• REQUIRED ACTION: Only the lines from the opening of the material through the one containing "green gift: [376,397,436,465]" should be reproduced, each exactly as it stands.

::::::::::

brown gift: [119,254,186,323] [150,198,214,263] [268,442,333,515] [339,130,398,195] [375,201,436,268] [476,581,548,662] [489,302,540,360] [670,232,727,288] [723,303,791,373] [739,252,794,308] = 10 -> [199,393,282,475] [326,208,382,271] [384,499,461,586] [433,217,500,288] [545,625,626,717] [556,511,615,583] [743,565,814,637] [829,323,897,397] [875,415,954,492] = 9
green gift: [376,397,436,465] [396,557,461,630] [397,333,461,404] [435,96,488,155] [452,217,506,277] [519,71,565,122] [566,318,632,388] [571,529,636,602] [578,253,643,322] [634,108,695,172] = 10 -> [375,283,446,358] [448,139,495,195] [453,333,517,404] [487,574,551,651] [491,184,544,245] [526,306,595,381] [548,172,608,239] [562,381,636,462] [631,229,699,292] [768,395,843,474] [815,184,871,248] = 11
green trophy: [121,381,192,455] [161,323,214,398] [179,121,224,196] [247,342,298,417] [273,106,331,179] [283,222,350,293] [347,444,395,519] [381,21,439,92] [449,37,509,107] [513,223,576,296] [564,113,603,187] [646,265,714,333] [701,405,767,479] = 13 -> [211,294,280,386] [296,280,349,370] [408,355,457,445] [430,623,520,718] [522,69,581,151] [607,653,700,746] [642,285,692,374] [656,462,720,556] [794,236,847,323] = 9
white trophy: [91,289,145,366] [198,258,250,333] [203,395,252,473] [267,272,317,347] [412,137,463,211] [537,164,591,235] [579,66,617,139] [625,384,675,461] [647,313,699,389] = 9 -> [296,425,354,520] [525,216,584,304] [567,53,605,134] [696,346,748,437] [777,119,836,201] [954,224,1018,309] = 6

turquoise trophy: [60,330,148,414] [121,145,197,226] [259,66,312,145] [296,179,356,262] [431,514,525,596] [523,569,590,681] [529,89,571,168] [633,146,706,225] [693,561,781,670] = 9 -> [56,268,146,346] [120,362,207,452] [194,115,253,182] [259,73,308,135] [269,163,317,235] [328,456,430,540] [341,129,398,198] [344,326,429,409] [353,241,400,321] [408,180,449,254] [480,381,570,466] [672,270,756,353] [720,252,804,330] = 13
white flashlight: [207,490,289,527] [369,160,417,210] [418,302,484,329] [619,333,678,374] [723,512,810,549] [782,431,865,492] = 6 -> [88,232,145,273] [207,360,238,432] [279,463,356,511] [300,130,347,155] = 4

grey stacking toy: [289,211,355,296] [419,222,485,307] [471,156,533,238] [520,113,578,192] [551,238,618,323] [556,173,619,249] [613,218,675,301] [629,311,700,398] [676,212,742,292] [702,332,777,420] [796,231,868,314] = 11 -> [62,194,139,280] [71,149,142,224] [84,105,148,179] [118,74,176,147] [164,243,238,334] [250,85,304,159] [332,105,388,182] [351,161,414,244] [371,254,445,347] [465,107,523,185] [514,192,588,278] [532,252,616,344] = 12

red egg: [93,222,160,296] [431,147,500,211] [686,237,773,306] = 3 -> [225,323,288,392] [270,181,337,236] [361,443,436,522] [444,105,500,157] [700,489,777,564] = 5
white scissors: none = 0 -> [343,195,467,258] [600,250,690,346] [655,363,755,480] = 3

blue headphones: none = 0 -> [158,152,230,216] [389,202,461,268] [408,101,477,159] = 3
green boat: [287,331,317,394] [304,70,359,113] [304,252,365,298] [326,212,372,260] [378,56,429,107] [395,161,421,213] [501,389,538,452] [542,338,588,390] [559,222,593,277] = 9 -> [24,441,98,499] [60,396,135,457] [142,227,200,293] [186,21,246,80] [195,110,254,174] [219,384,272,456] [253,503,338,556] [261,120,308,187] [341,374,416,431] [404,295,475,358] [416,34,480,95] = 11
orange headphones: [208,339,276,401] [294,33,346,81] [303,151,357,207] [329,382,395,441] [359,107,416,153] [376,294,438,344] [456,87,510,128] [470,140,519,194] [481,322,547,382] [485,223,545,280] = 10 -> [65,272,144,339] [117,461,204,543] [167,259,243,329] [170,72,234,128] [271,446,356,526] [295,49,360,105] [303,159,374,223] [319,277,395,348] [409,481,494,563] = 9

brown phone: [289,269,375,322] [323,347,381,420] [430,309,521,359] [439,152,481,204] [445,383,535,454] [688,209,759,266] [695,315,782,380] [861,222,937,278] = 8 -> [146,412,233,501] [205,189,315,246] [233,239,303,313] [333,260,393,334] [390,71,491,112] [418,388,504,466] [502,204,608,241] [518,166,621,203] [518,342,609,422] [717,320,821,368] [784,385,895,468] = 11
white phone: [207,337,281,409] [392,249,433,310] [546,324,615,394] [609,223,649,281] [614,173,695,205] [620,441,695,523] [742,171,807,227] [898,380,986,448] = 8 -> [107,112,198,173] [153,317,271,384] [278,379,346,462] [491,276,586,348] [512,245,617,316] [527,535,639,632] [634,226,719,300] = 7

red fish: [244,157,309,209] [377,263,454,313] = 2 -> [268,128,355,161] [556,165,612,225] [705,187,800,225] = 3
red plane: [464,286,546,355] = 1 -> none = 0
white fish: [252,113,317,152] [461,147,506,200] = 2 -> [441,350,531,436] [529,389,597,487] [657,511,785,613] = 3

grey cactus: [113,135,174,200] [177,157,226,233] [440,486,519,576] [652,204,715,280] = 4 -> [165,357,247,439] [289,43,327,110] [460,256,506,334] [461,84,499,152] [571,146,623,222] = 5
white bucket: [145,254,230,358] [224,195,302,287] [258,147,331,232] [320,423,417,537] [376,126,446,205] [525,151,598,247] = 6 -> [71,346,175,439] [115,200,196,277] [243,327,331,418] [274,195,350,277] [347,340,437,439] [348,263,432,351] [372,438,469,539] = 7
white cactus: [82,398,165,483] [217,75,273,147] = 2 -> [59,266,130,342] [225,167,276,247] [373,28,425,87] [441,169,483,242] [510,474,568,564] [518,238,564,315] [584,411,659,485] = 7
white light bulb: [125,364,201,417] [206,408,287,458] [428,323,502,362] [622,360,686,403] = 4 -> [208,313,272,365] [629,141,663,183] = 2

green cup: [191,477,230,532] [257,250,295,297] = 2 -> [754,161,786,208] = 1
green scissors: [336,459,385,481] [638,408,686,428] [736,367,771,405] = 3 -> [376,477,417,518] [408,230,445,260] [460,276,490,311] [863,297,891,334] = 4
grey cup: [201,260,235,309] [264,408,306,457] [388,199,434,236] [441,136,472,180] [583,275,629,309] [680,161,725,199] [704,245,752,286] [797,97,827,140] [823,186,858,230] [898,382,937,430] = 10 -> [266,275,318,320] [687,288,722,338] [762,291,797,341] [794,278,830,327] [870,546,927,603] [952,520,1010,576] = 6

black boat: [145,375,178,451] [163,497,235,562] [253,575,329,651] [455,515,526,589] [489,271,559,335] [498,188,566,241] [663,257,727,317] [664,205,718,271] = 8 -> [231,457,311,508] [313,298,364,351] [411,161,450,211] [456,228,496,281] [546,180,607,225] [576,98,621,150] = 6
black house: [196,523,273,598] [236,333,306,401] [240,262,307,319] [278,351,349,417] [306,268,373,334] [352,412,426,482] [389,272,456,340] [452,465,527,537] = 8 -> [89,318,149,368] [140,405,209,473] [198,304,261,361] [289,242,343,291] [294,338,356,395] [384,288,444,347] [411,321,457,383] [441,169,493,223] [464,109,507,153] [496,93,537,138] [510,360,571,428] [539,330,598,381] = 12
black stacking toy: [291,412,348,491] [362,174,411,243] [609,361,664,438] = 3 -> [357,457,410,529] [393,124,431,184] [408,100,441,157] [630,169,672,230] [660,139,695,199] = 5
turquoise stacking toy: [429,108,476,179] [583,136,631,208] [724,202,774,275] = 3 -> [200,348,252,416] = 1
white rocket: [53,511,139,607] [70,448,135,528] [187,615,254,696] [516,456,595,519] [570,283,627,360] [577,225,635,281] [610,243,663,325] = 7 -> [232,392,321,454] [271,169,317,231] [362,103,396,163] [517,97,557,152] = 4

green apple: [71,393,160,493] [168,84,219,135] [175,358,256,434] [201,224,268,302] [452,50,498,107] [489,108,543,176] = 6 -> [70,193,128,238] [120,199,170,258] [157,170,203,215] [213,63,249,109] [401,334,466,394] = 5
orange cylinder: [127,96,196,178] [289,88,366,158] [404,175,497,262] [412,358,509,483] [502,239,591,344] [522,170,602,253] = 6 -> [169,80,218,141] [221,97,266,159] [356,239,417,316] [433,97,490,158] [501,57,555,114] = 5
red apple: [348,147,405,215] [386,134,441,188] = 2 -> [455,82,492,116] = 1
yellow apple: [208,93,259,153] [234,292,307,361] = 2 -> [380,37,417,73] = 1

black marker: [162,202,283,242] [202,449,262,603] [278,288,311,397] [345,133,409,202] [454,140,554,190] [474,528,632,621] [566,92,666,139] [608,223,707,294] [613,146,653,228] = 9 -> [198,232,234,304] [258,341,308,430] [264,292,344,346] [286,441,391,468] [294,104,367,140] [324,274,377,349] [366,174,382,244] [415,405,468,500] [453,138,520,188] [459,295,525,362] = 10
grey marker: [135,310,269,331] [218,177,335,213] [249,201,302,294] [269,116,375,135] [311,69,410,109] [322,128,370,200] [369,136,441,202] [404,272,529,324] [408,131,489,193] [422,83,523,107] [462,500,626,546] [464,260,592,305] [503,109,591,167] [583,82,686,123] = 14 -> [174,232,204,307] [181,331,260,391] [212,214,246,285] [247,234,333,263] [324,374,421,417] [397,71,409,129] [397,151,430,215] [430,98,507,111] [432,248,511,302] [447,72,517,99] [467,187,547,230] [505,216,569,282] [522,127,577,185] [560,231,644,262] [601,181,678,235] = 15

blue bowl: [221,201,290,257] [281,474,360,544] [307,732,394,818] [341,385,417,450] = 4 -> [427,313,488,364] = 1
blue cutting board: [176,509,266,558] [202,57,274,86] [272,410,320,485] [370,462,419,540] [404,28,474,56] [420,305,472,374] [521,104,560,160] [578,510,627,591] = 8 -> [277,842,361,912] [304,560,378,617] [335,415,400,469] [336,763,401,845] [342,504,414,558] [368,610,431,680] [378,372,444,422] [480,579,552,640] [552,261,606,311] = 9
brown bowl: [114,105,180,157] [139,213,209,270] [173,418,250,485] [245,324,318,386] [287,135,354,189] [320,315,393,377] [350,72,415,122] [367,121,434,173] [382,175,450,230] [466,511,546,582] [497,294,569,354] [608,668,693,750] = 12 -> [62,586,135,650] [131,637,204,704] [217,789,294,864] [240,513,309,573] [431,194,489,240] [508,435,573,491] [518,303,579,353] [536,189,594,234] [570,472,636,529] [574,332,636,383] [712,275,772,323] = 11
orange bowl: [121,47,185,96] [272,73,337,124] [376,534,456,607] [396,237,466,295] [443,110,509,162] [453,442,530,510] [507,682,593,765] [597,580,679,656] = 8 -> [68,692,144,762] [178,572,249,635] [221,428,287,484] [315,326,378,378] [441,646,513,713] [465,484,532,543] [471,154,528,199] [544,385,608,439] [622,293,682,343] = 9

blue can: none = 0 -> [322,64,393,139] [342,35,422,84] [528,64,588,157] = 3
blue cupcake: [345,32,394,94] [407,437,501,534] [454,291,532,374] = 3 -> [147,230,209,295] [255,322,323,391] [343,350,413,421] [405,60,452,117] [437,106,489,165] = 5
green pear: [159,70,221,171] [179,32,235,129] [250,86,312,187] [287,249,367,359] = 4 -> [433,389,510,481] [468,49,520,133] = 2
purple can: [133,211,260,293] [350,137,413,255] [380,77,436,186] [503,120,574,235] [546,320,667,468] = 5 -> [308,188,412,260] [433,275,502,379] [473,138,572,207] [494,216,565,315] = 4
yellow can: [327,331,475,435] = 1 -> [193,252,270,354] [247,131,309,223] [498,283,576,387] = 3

::::::::::

• OUTPUT FOR THIS TASK:
brown gift: [119,254,186,323] [150,198,214,263] [268,442,333,515] [339,130,398,195] [375,201,436,268] [476,581,548,662] [489,302,540,360] [670,232,727,288] [723,303,791,373] [739,252,794,308] = 10 -> [199,393,282,475] [326,208,382,271] [384,499,461,586] [433,217,500,288] [545,625,626,717] [556,511,615,583] [743,565,814,637] [829,323,897,397] [875,415,954,492] = 9
green gift: [376,397,436,465] [396,557,461,630] [397,333,461,404] [435,96,488,155] [452,217,506,277] [519,71,565,122] [566,318,632,388] [571,529,636,602] [578,253,643,322] [634,108,695,172] = 10 -> [375,283,446,358] [448,139,495,195] [453,333,517,404] [487,574,551,651] [491,184,544,245] [526,306,595,381] [548,172,608,239] [562,381,636,462] [631,229,699,292] [768,395,843,474] [815,184,871,248] = 11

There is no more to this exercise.